What you will do.
Begin at the line containing "SW1: switch (N4, N21) -> switch (AGND, N4)" in the data below and go on through the line containing "U21: none -> buffer 74LS07 (in N32, out N3)", repeating each line exactly; include both ends and no other line.

Entries provided.

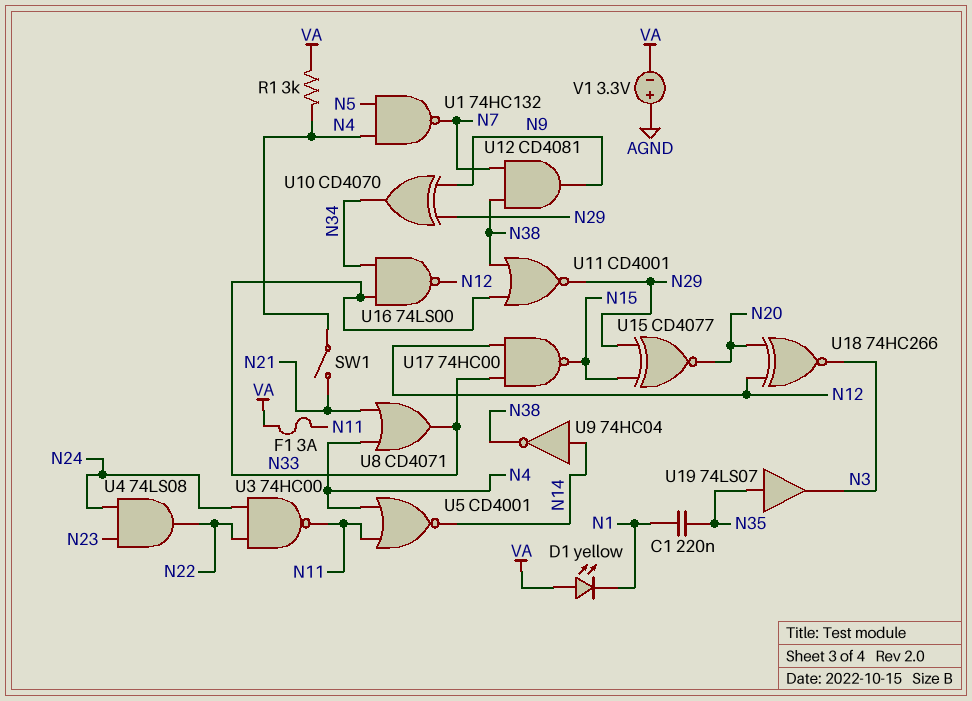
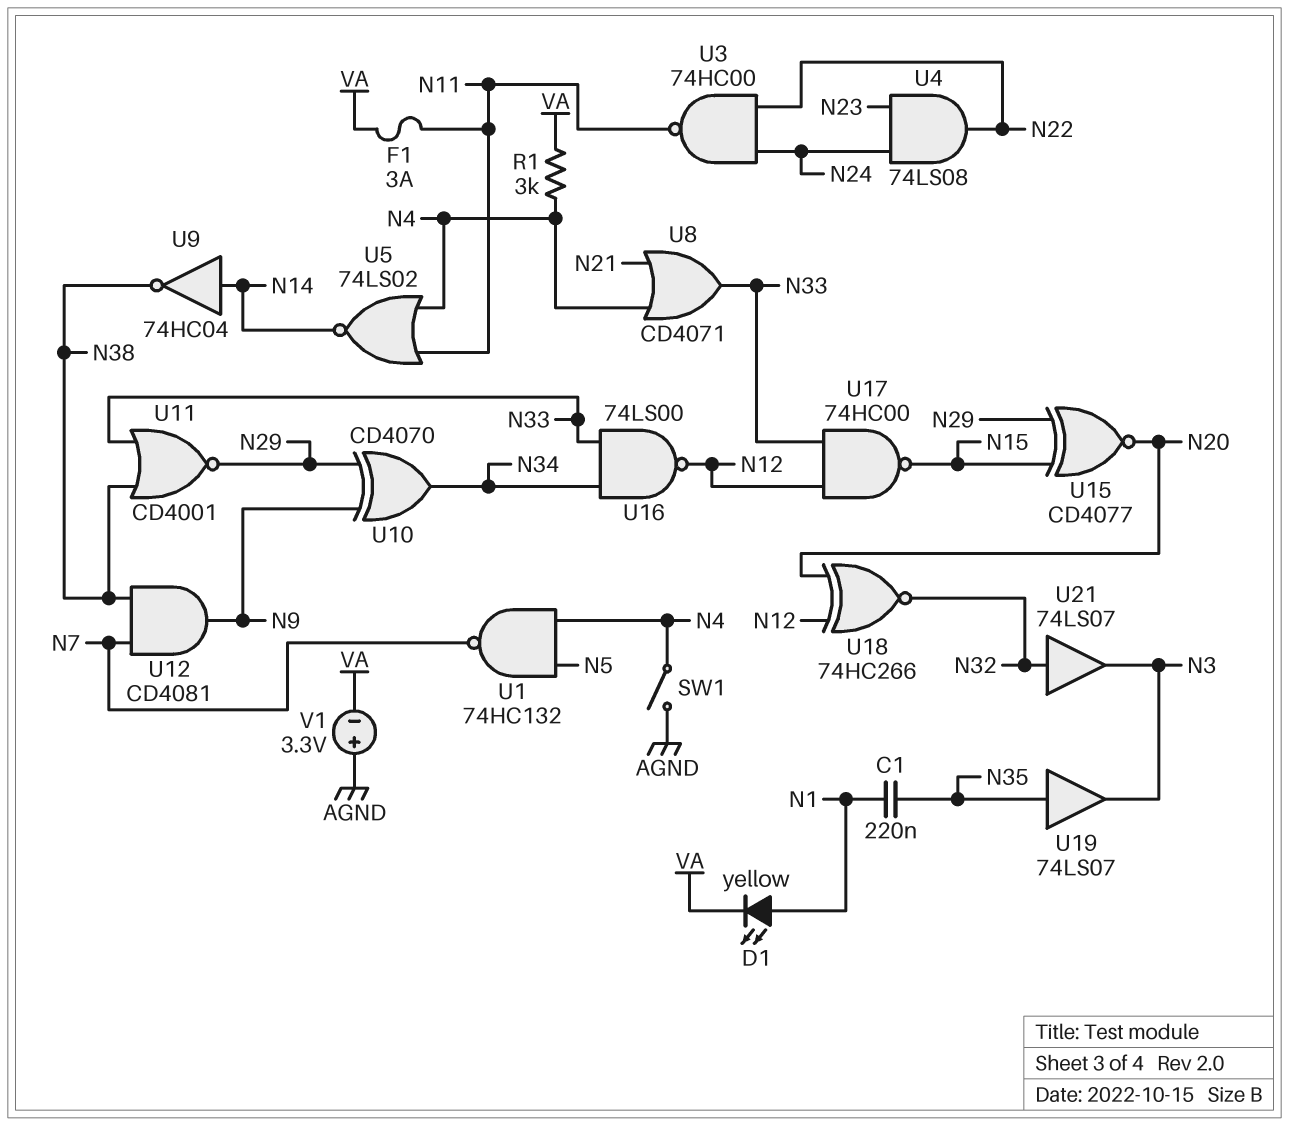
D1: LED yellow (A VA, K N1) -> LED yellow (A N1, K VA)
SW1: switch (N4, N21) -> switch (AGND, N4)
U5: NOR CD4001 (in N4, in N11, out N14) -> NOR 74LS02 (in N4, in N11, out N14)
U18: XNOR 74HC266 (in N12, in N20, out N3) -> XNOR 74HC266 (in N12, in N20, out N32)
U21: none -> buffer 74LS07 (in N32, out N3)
--
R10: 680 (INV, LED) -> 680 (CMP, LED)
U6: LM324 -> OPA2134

Output of the task.
SW1: switch (N4, N21) -> switch (AGND, N4)
U5: NOR CD4001 (in N4, in N11, out N14) -> NOR 74LS02 (in N4, in N11, out N14)
U18: XNOR 74HC266 (in N12, in N20, out N3) -> XNOR 74HC266 (in N12, in N20, out N32)
U21: none -> buffer 74LS07 (in N32, out N3)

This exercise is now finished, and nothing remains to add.